Task description
Go through the material below and count the lines containing the word "moved". Give that number by itself.

[Data section]

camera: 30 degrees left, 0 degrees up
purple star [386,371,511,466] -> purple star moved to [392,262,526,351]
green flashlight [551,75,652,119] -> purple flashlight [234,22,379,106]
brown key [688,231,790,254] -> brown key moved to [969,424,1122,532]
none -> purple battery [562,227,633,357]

[/Data section]

Exercise result
2